* [WHAT YOU WILL DO]: Going through the entries below, copy out each line that contains "none".
-- Opening Marker --
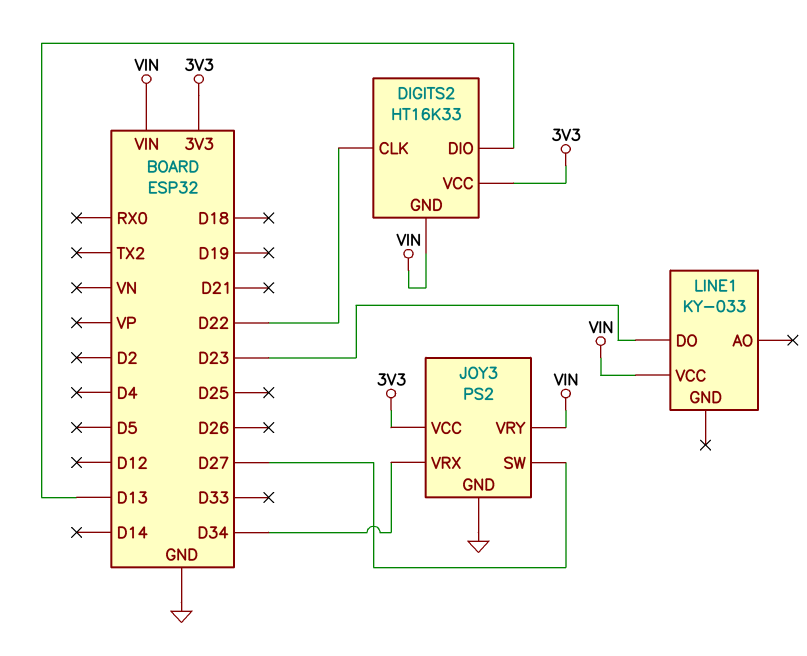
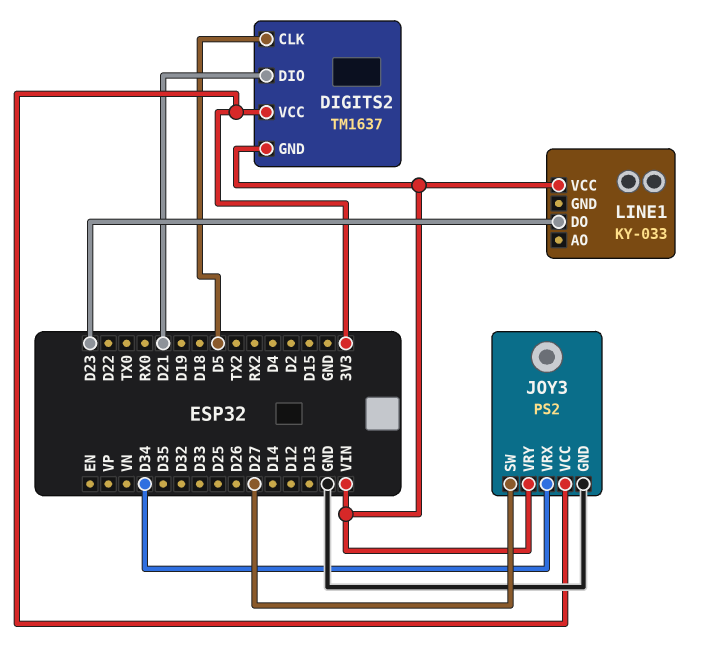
DIGITS2: HT16K33 -> TM1637
DIGITS2 pin CLK: D22 -> D5
DIGITS2 pin DIO: D13 -> D21

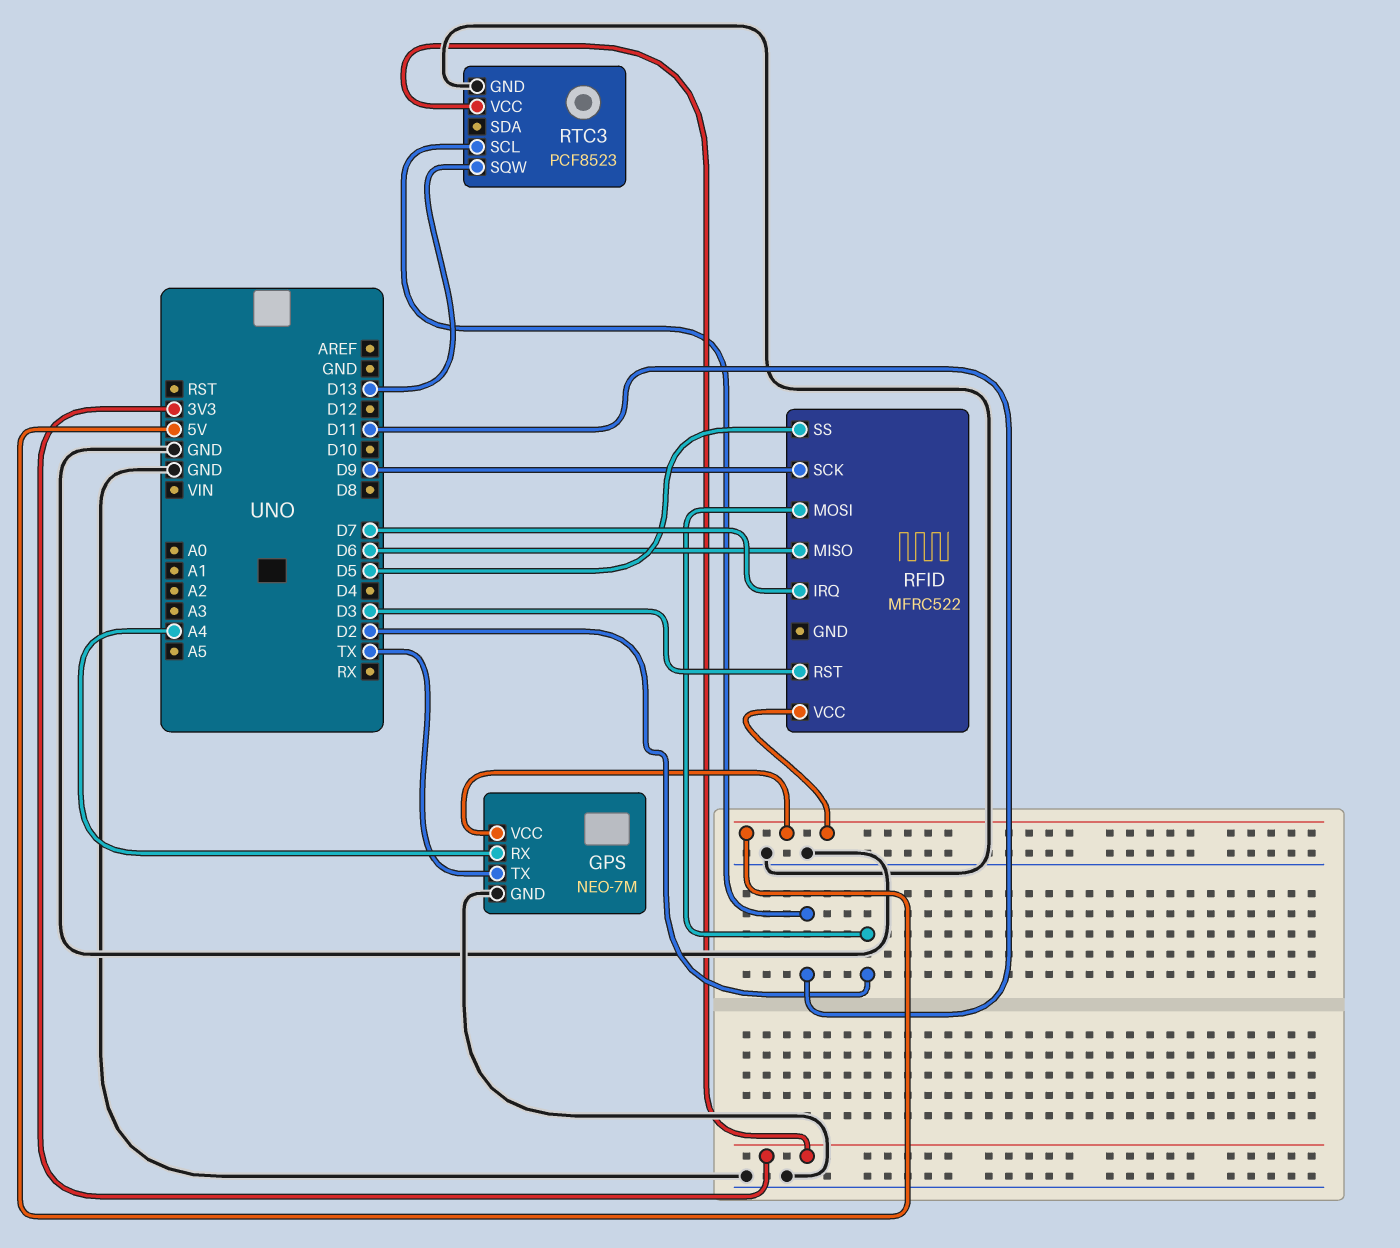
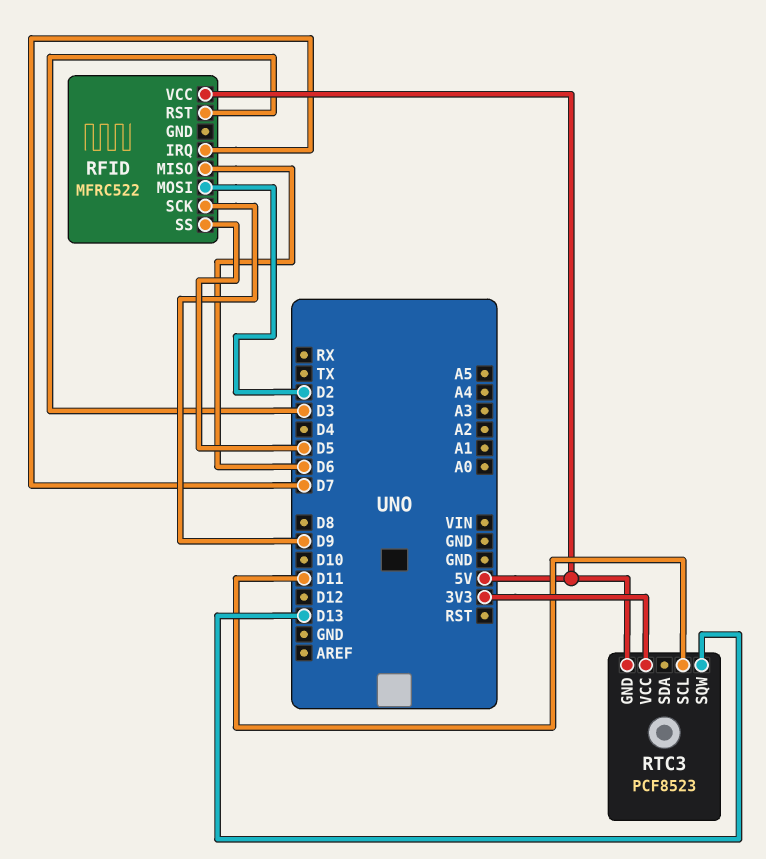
GPS: NEO-7M -> none
GPS pin GND: GND -> none
GPS pin RX: A4 -> none
GPS pin TX: TX -> none
GPS pin VCC: 5V -> none
RTC3 pin GND: GND -> 5V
-- Closing Marker --
* [EXERCISE OUTPUT]:
GPS: NEO-7M -> none
GPS pin GND: GND -> none
GPS pin RX: A4 -> none
GPS pin TX: TX -> none
GPS pin VCC: 5V -> none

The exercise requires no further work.